The task
Start at the line with "camera: 70 degrees left, 5 degrees down" in the records below, stop at the line with "(631, 325) = (760, 178): grey", and return every line in that span exactly, the two end lines included.

Listed records

╔══

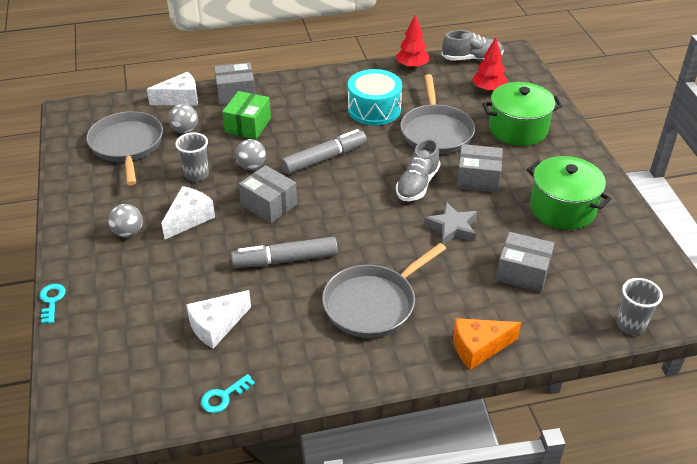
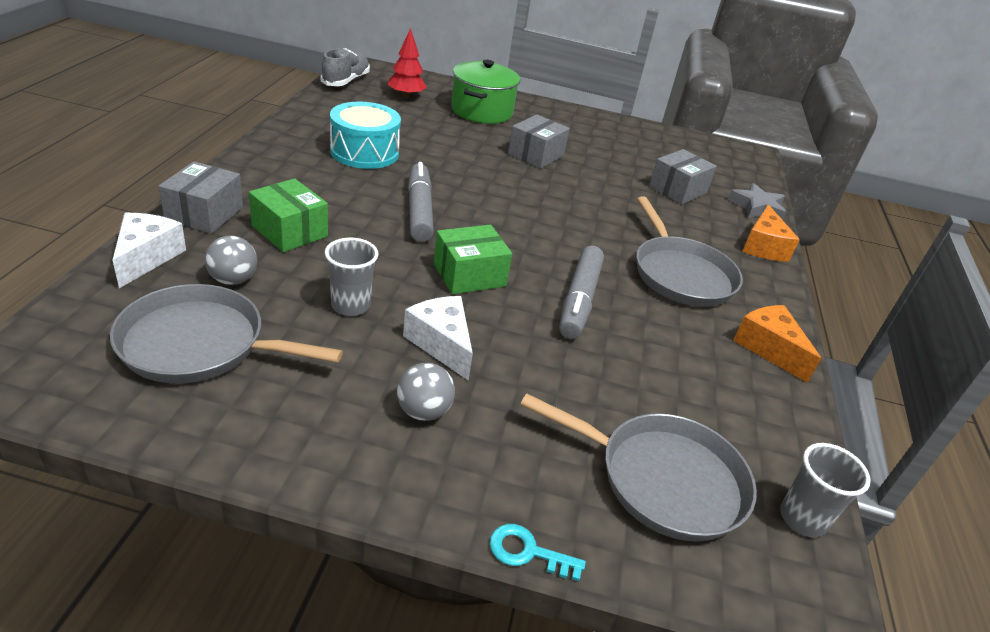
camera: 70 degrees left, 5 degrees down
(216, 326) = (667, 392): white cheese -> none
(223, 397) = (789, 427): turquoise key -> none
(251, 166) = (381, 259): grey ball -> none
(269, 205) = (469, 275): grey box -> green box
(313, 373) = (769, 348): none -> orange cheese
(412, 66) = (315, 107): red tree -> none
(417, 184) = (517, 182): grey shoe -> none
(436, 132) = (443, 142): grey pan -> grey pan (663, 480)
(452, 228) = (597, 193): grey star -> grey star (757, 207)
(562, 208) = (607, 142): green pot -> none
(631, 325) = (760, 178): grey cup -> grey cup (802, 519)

╚══
╔══

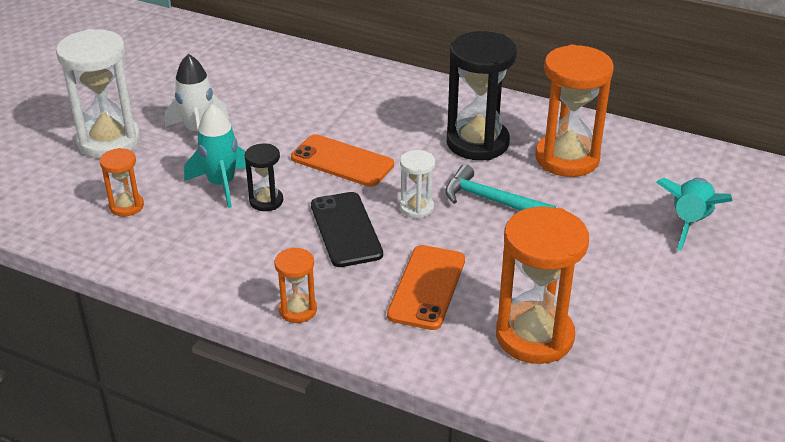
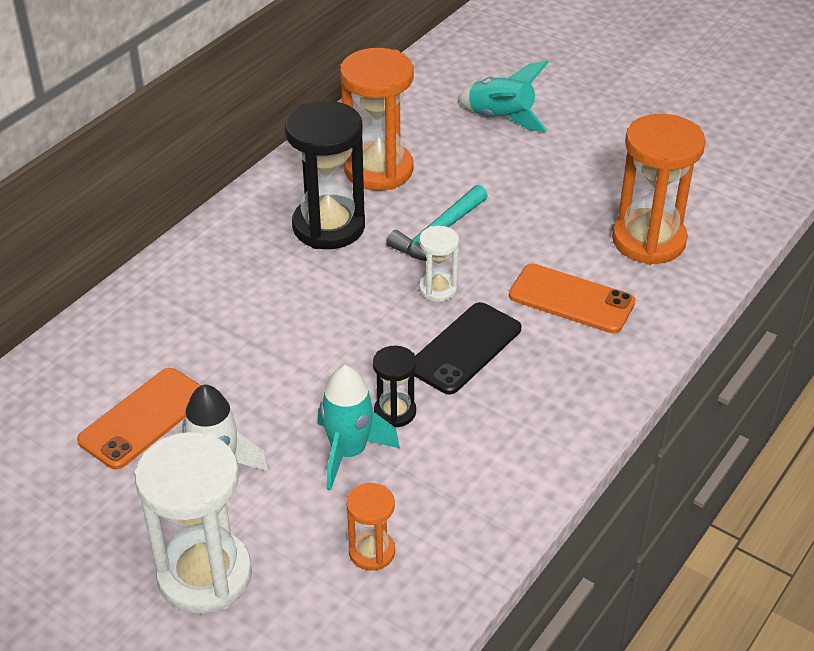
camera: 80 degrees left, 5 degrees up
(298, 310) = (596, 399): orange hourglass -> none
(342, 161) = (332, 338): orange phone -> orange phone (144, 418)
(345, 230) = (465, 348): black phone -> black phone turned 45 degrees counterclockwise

╚══

Your response
camera: 70 degrees left, 5 degrees down
(216, 326) = (667, 392): white cheese -> none
(223, 397) = (789, 427): turquoise key -> none
(251, 166) = (381, 259): grey ball -> none
(269, 205) = (469, 275): grey box -> green box
(313, 373) = (769, 348): none -> orange cheese
(412, 66) = (315, 107): red tree -> none
(417, 184) = (517, 182): grey shoe -> none
(436, 132) = (443, 142): grey pan -> grey pan (663, 480)
(452, 228) = (597, 193): grey star -> grey star (757, 207)
(562, 208) = (607, 142): green pot -> none
(631, 325) = (760, 178): grey cup -> grey cup (802, 519)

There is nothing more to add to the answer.